→ PROVIDED DATA:
━━━━━━━━━━━━━━━━━━━━━━━━━━━━━━

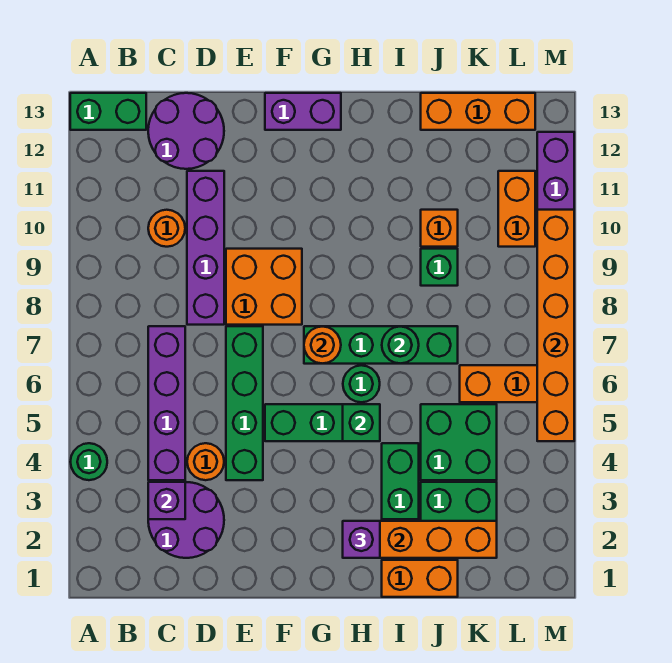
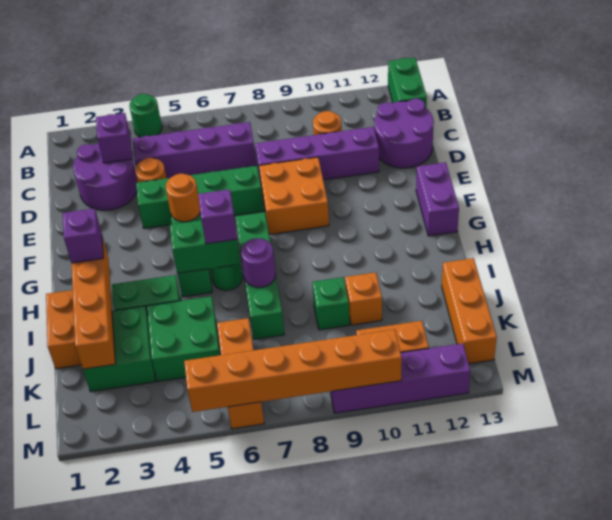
orange round brick G7 level 2 -> orange round brick F5 level 2
green brick H5 level 2 -> green brick H5:H6 level 2
none -> purple brick H6 level 3
green round brick I7 level 2 -> purple round brick I7 level 2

━━━━━━━━━━━━━━━━━━━━━━━━━━━━━━

→ WORK INSTRUCTIONS: Line by line, restate the data above exactly as it stands, minus the pictures.

→ ANSWER BOX:
orange round brick G7 level 2 -> orange round brick F5 level 2
green brick H5 level 2 -> green brick H5:H6 level 2
none -> purple brick H6 level 3
green round brick I7 level 2 -> purple round brick I7 level 2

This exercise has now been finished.